◆ Exercise ◆
Determine how many lines in this listing contain the word "resized" and report that number by itself.
======
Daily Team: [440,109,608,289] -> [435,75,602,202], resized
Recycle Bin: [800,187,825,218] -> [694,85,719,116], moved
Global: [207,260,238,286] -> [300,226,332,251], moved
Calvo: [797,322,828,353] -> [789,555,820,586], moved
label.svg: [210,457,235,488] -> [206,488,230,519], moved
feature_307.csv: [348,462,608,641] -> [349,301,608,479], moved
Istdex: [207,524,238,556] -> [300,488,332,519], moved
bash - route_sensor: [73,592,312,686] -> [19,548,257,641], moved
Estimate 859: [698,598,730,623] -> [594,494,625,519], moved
======
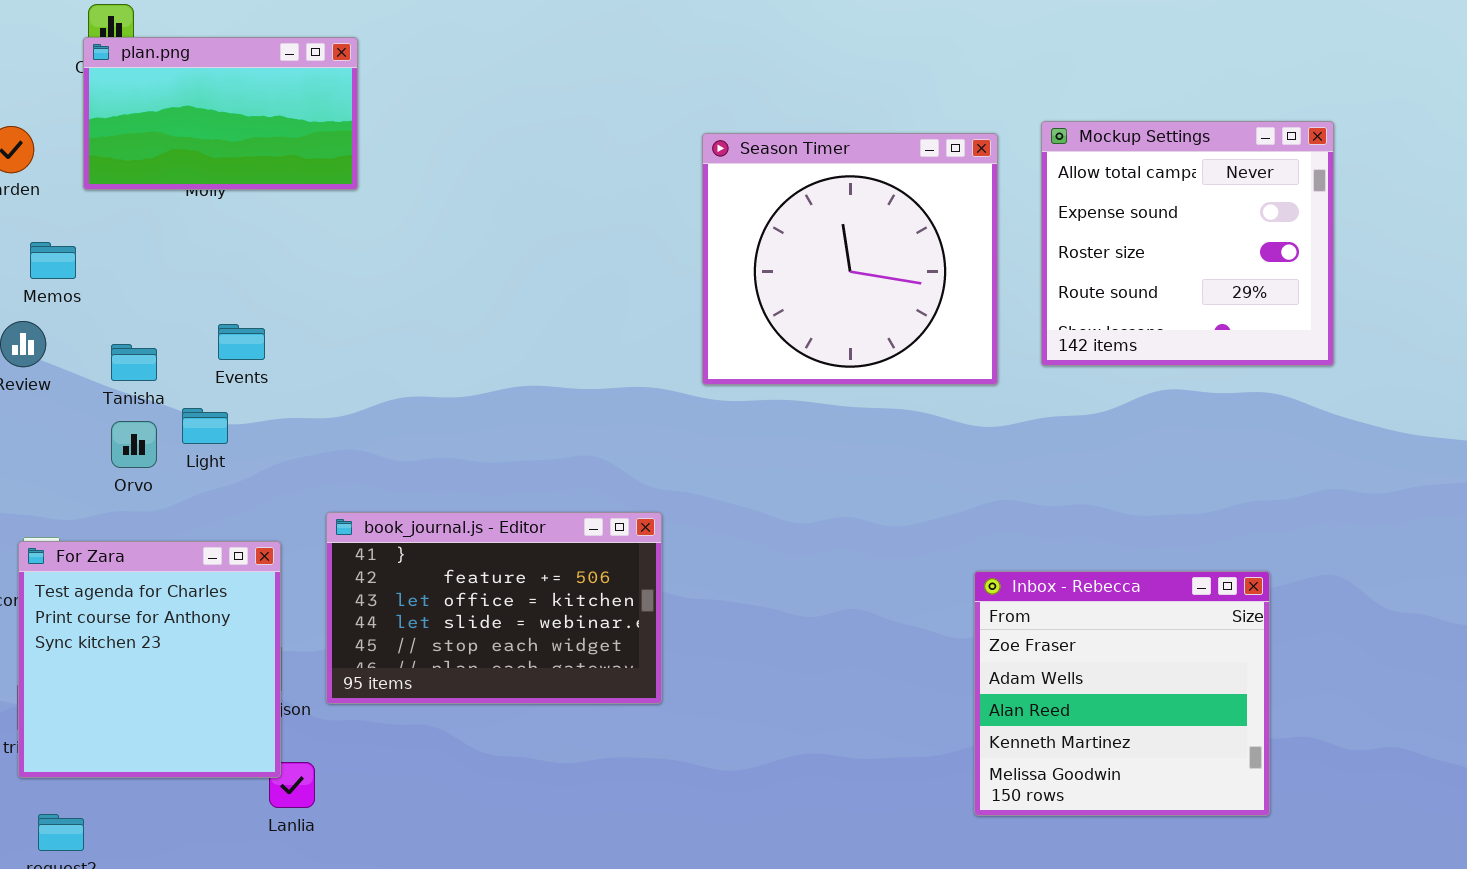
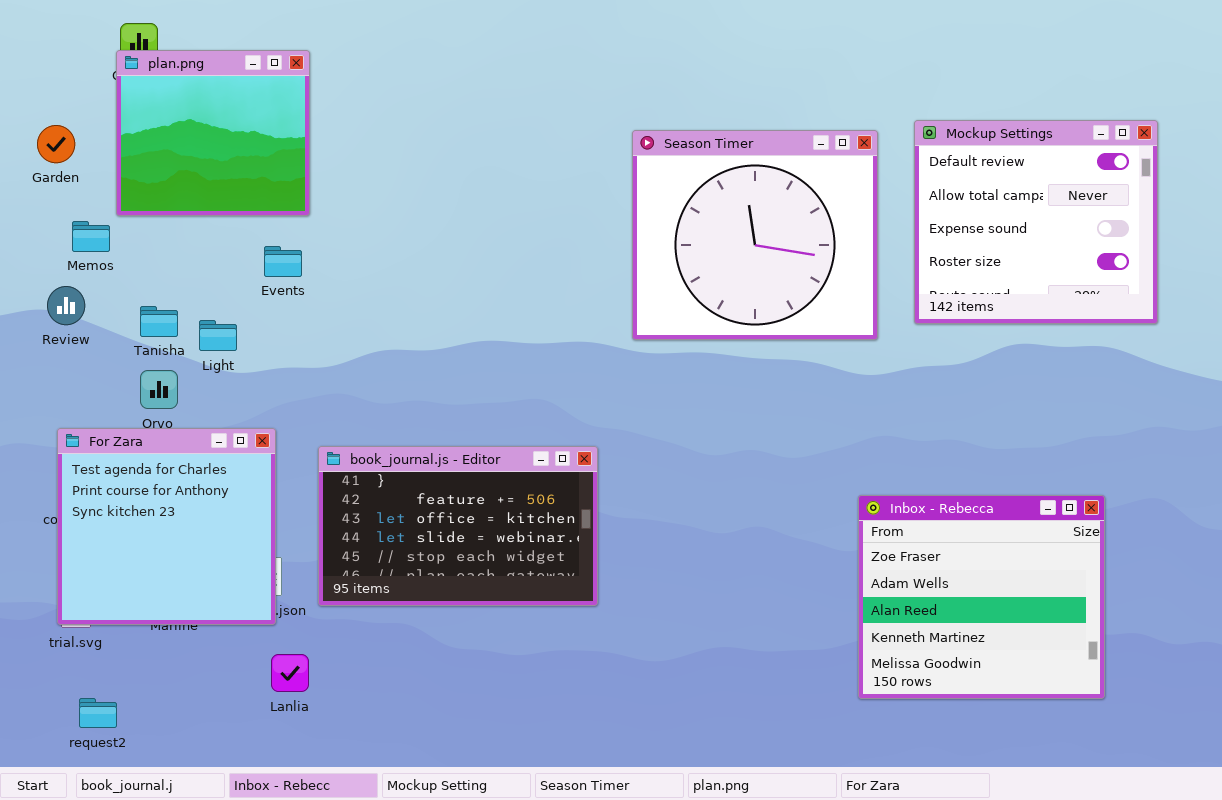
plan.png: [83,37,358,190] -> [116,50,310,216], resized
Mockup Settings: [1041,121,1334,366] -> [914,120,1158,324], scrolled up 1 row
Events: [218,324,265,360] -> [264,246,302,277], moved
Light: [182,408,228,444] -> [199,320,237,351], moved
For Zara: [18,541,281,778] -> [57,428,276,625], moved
======
◆ Exercise response ◆
2